YOUR INSTRUCTIONS: Set down all of the entries word for word, omitting the images they contain.

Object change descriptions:
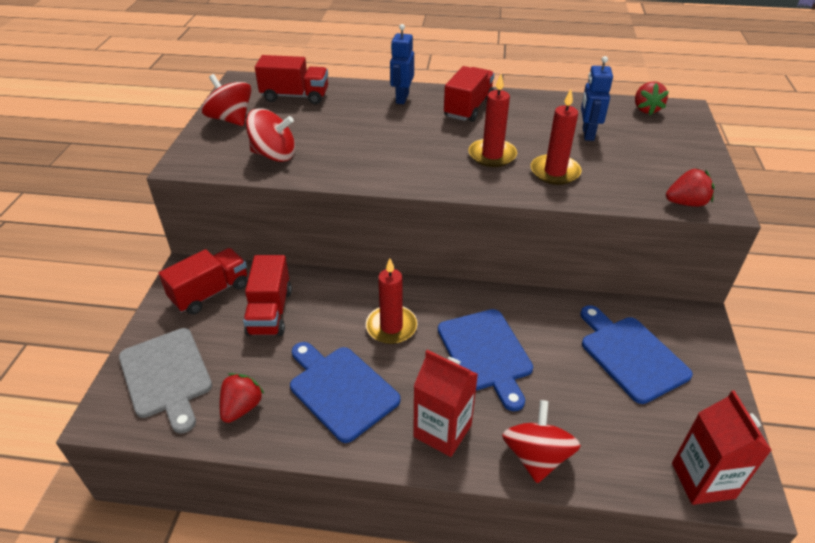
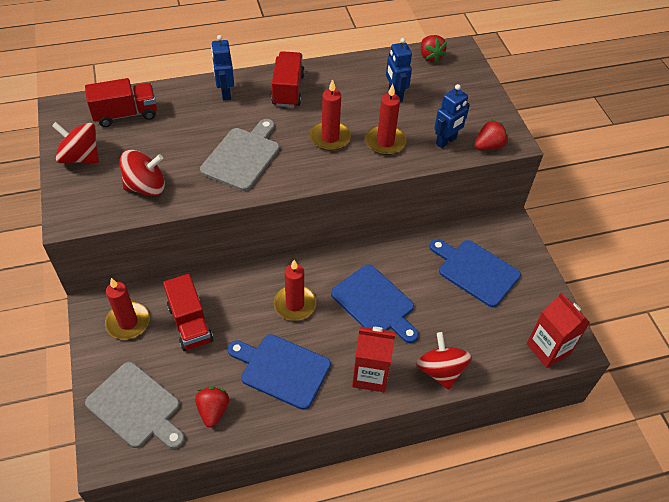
camera: 25 degrees left, 10 degrees up
(210, 293) = (128, 322): red truck -> red candle
(387, 151) = (243, 156): none -> grey cutting board
(631, 187) = (446, 141): none -> blue robot

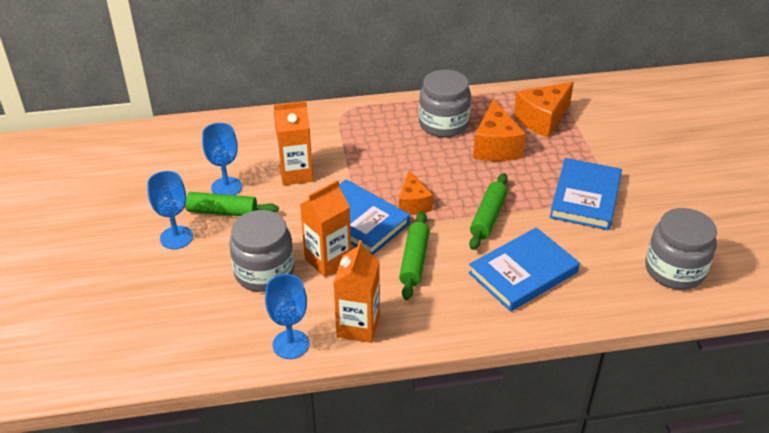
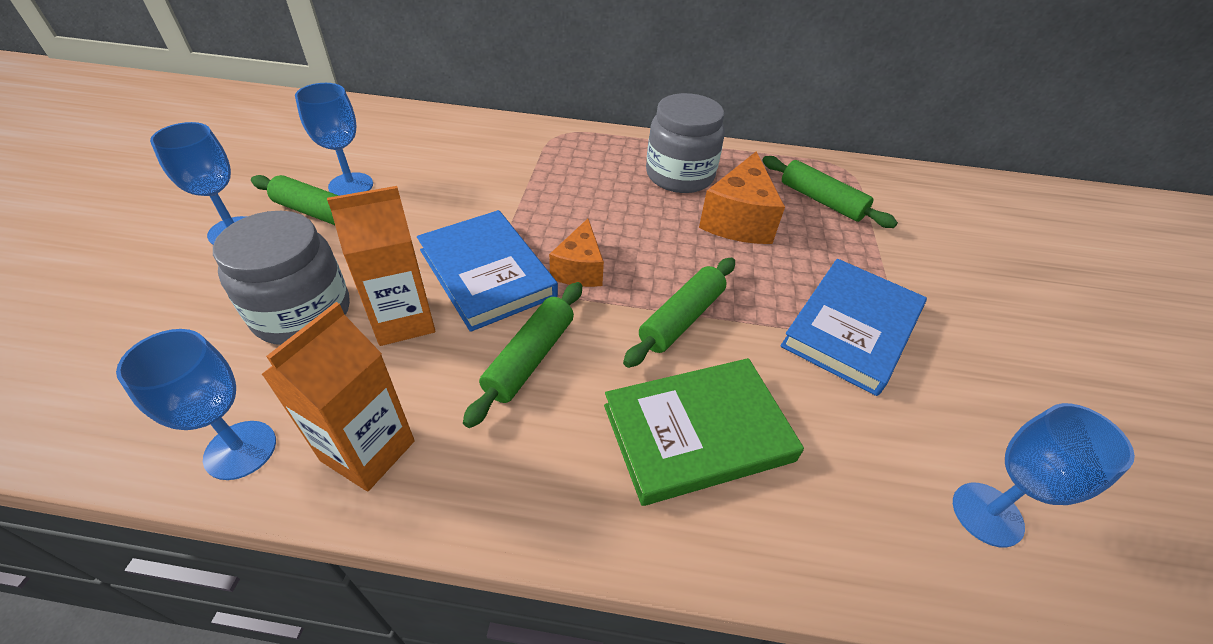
camera: 15 degrees right, 5 degrees up
(296, 174) = (449, 190): orange carton -> none
(523, 273) = (697, 433): blue book -> green book
(542, 120) = (821, 201): orange cheese -> green rolling pin
(674, 270) = (987, 514): grey jar -> blue goblet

EXERCISE RESULT:
camera: 25 degrees left, 10 degrees up
(210, 293) = (128, 322): red truck -> red candle
(387, 151) = (243, 156): none -> grey cutting board
(631, 187) = (446, 141): none -> blue robot

camera: 15 degrees right, 5 degrees up
(296, 174) = (449, 190): orange carton -> none
(523, 273) = (697, 433): blue book -> green book
(542, 120) = (821, 201): orange cheese -> green rolling pin
(674, 270) = (987, 514): grey jar -> blue goblet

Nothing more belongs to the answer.